[Colored object listings]
-------------------------

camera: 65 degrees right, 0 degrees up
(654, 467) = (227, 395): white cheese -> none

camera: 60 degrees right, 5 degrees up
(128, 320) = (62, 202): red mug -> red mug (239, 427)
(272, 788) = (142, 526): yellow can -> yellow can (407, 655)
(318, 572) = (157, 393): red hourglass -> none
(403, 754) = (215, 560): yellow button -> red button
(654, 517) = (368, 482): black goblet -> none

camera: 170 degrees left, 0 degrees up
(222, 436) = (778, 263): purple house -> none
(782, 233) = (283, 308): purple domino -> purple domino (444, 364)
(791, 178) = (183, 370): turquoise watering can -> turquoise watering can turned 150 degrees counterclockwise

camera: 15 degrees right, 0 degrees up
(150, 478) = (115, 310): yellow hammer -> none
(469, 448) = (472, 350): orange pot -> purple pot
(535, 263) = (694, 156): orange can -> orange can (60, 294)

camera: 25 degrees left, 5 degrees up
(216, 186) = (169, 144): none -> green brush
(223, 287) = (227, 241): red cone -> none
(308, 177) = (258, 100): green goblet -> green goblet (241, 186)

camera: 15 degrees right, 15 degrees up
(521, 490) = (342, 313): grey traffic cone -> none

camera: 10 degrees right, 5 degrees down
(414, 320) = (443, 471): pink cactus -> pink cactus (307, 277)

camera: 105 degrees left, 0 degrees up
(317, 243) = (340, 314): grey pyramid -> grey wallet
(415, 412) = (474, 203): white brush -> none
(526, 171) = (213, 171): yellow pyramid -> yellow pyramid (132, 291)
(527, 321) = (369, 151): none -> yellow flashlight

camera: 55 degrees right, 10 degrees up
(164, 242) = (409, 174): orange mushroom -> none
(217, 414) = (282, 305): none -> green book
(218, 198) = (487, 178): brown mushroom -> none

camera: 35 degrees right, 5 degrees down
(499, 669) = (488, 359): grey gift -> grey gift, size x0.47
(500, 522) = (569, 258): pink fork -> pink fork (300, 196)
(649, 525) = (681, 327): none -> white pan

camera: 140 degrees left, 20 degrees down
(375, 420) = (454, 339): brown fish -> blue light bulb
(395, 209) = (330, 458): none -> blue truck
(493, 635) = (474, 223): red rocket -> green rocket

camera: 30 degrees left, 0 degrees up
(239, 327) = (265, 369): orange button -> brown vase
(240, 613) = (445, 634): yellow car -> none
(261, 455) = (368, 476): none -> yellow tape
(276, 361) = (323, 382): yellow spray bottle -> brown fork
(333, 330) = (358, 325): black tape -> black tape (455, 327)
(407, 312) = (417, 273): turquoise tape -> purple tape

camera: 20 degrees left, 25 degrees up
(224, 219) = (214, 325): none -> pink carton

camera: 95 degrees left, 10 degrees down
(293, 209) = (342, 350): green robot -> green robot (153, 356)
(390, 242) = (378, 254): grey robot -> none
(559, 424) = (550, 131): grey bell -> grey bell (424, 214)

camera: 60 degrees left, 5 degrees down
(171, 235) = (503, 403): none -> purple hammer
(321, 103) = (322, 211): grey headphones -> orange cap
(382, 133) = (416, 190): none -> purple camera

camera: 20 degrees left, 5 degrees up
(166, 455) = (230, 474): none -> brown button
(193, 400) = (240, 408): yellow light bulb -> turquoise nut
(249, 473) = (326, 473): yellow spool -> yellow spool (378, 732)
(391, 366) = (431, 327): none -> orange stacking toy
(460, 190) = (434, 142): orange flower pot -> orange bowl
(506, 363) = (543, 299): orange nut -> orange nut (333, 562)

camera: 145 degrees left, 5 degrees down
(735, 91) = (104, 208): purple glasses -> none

-------------------------

Request:
Taking the entries above, write out exactly each line from the one holding "(535, 263) = (694, 156): orange" to the one holding "(499, 669) = (488, 359): grey", both included, and stop there.

Result below:
(535, 263) = (694, 156): orange can -> orange can (60, 294)

camera: 25 degrees left, 5 degrees up
(216, 186) = (169, 144): none -> green brush
(223, 287) = (227, 241): red cone -> none
(308, 177) = (258, 100): green goblet -> green goblet (241, 186)

camera: 15 degrees right, 15 degrees up
(521, 490) = (342, 313): grey traffic cone -> none

camera: 10 degrees right, 5 degrees down
(414, 320) = (443, 471): pink cactus -> pink cactus (307, 277)

camera: 105 degrees left, 0 degrees up
(317, 243) = (340, 314): grey pyramid -> grey wallet
(415, 412) = (474, 203): white brush -> none
(526, 171) = (213, 171): yellow pyramid -> yellow pyramid (132, 291)
(527, 321) = (369, 151): none -> yellow flashlight

camera: 55 degrees right, 10 degrees up
(164, 242) = (409, 174): orange mushroom -> none
(217, 414) = (282, 305): none -> green book
(218, 198) = (487, 178): brown mushroom -> none

camera: 35 degrees right, 5 degrees down
(499, 669) = (488, 359): grey gift -> grey gift, size x0.47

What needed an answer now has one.